[Records from a dataset]

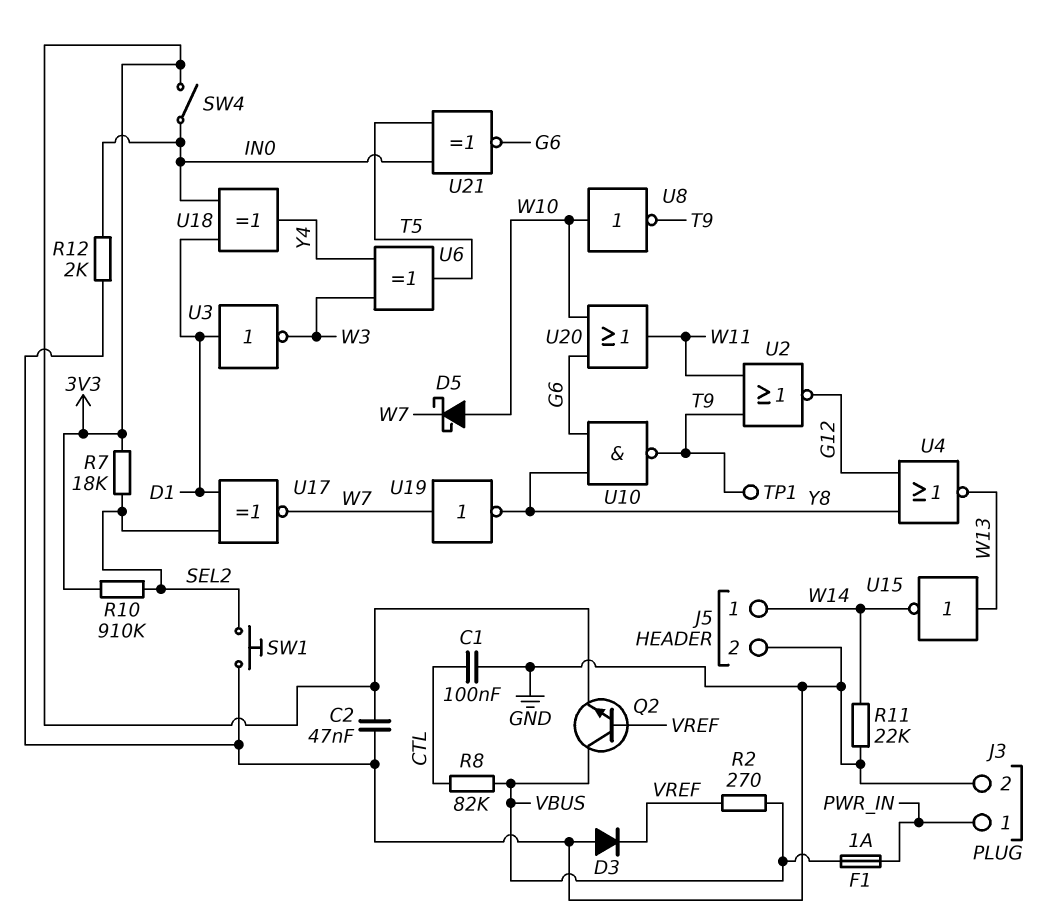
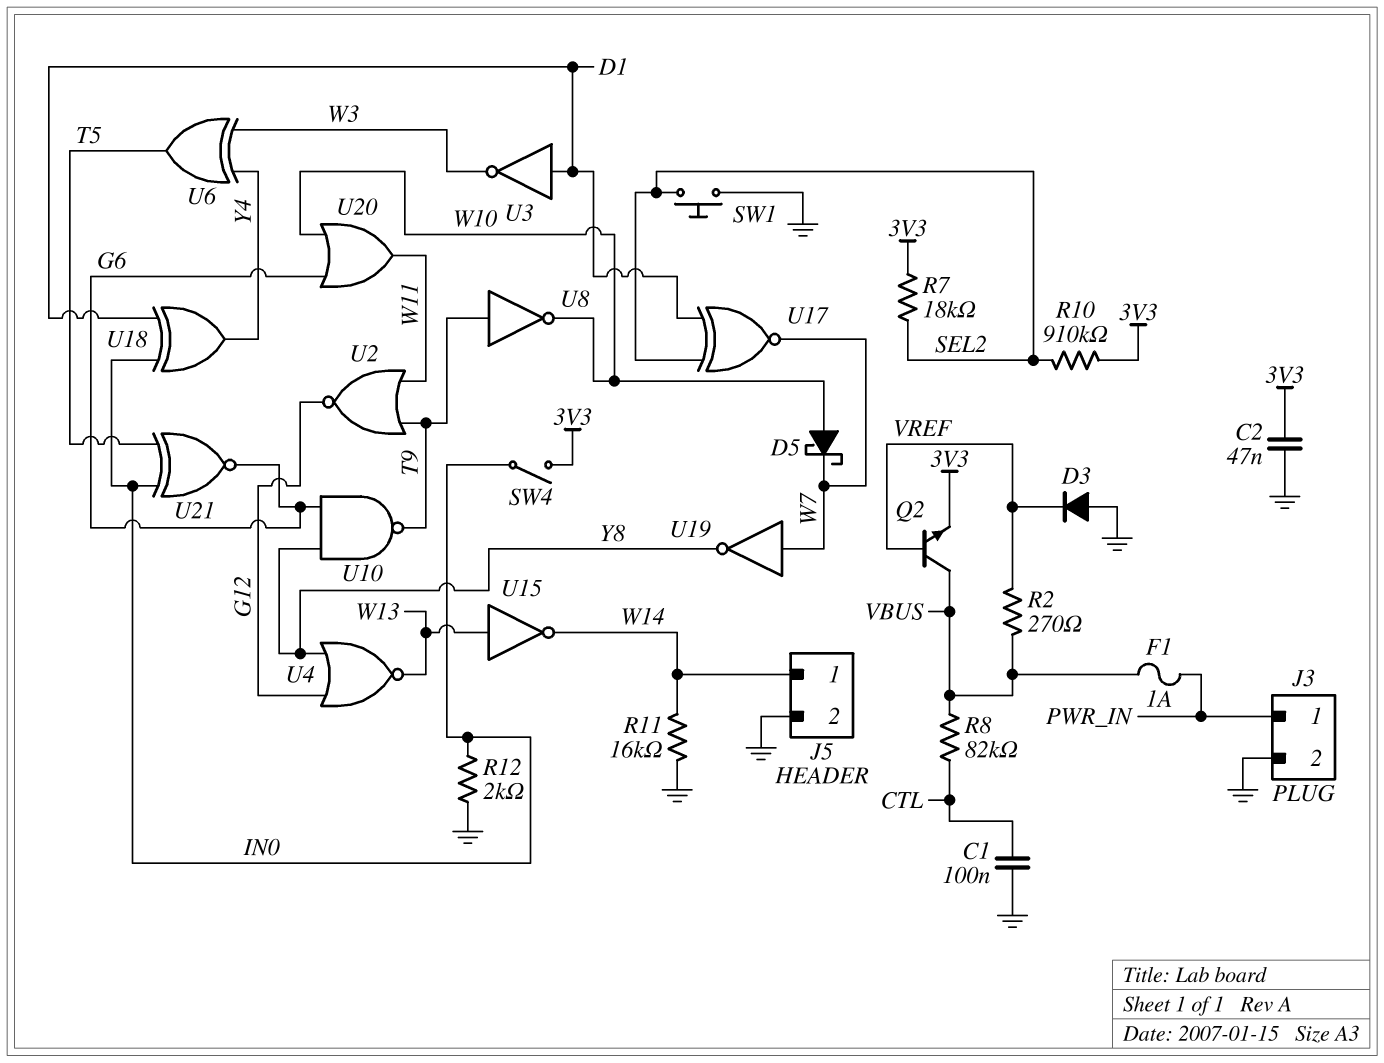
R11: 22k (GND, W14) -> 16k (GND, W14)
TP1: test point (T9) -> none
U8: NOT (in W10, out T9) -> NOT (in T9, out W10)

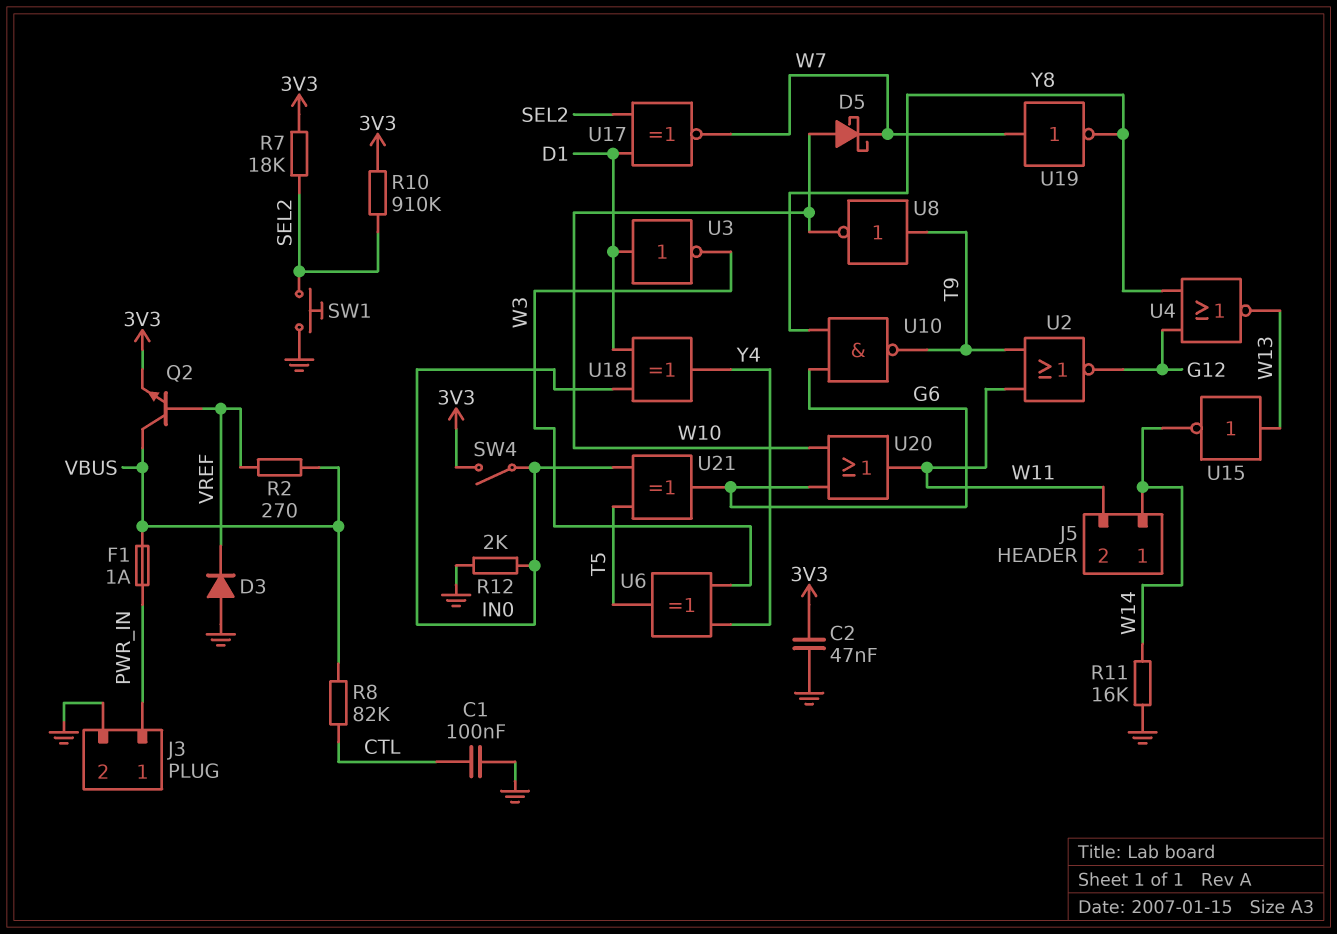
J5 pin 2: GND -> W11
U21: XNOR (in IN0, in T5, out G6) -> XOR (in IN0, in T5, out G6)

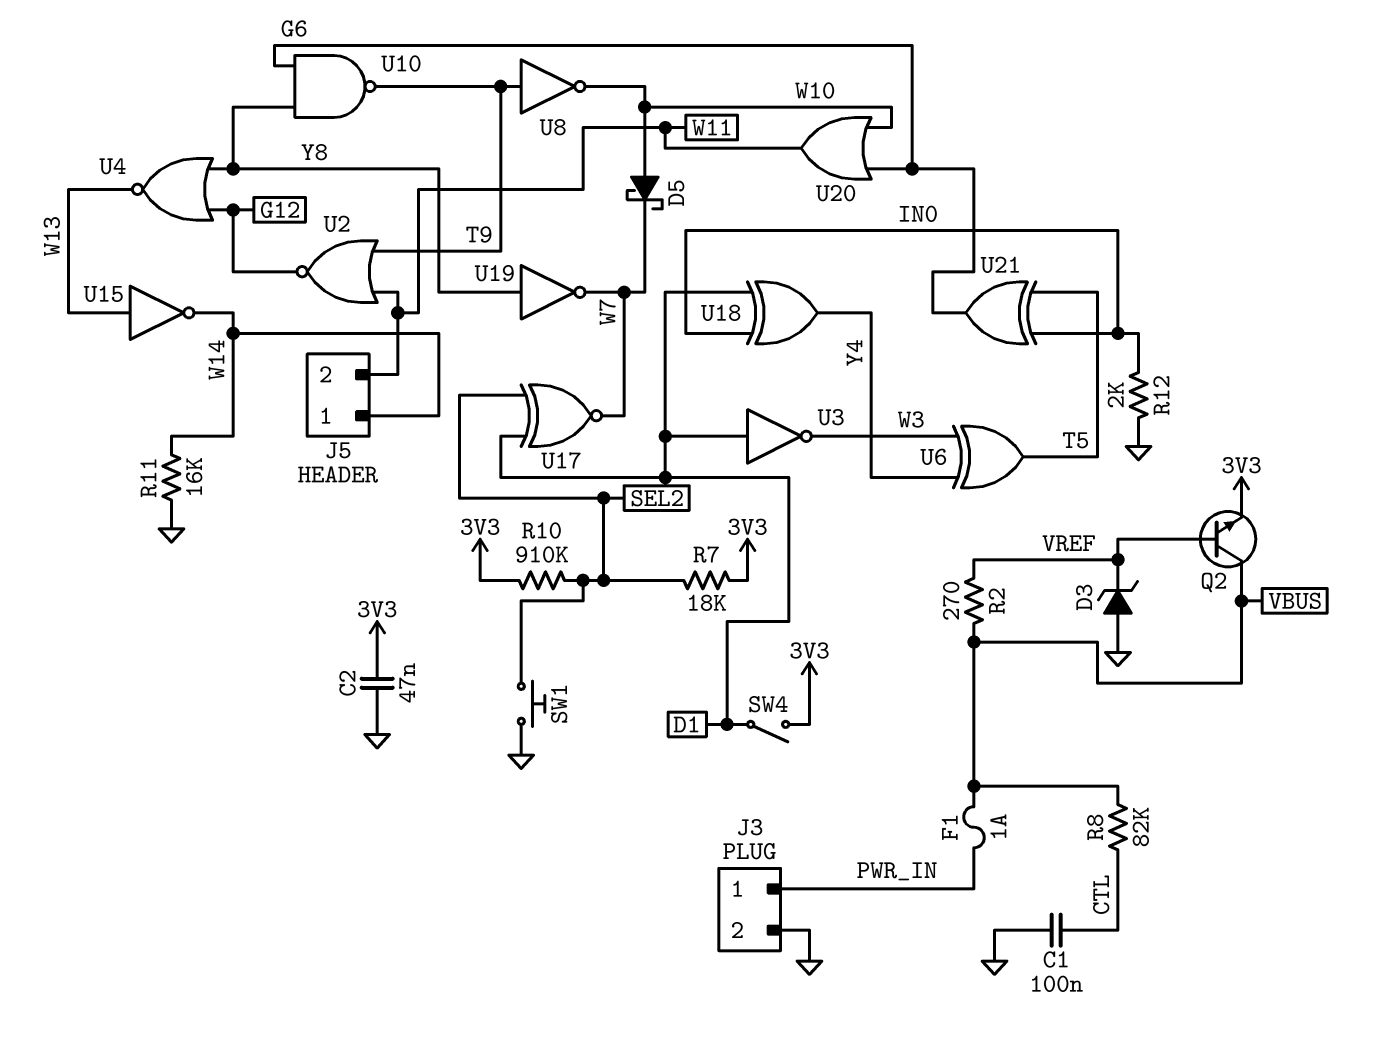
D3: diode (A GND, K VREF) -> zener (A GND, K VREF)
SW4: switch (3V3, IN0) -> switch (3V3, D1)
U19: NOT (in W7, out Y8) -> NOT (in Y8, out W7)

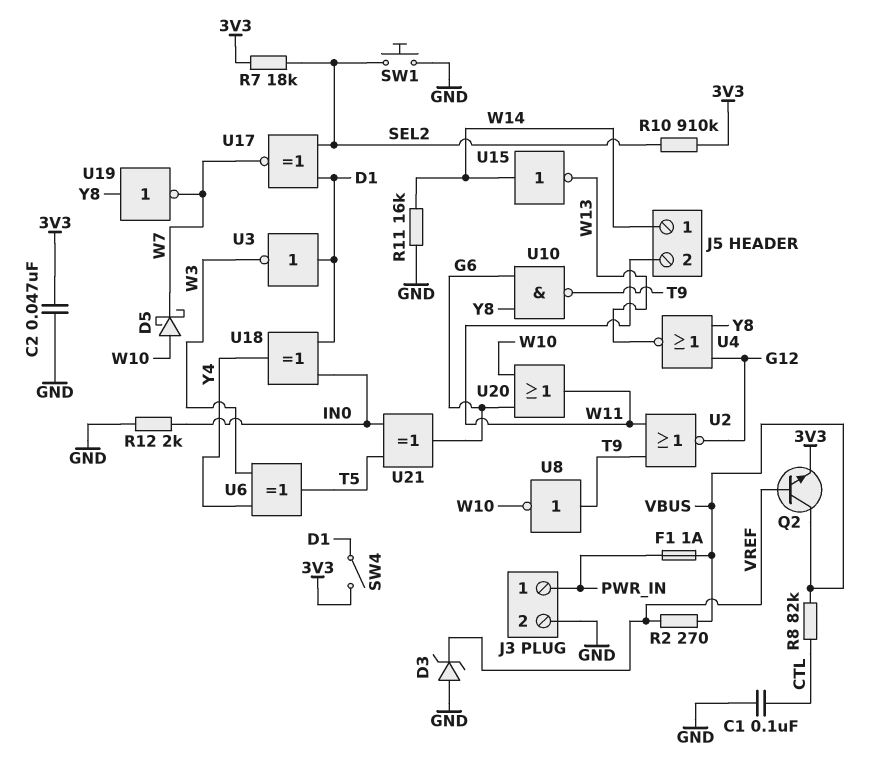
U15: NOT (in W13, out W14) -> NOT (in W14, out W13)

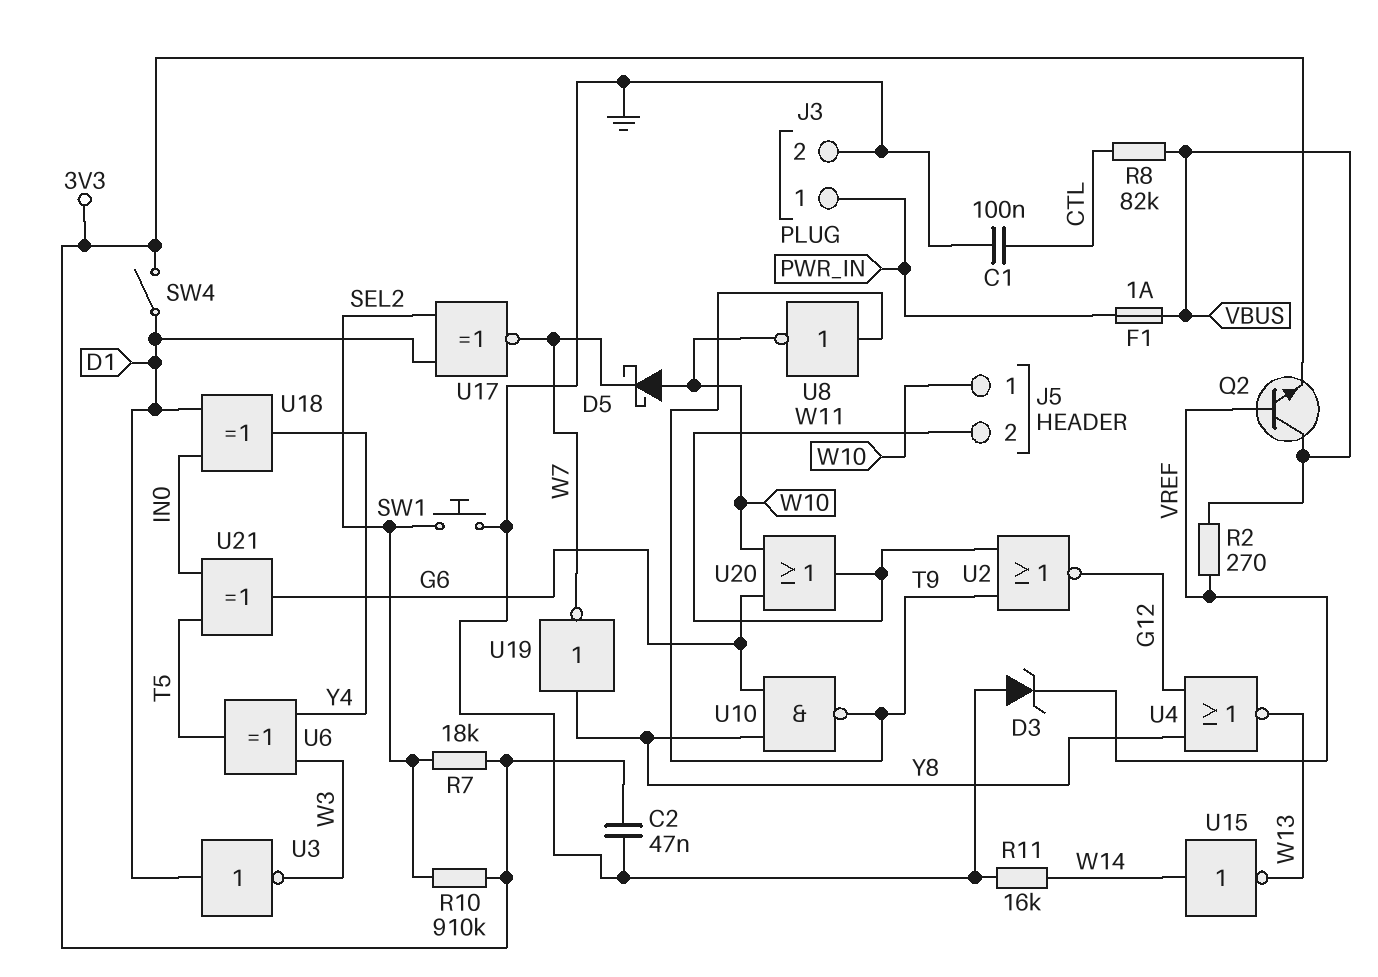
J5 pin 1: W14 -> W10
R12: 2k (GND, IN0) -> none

What you should do: Only an exact, picture-free copy of the entries counts as the answer.

Written response:
R11: 22k (GND, W14) -> 16k (GND, W14)
TP1: test point (T9) -> none
U8: NOT (in W10, out T9) -> NOT (in T9, out W10)

J5 pin 2: GND -> W11
U21: XNOR (in IN0, in T5, out G6) -> XOR (in IN0, in T5, out G6)

D3: diode (A GND, K VREF) -> zener (A GND, K VREF)
SW4: switch (3V3, IN0) -> switch (3V3, D1)
U19: NOT (in W7, out Y8) -> NOT (in Y8, out W7)

U15: NOT (in W13, out W14) -> NOT (in W14, out W13)

J5 pin 1: W14 -> W10
R12: 2k (GND, IN0) -> none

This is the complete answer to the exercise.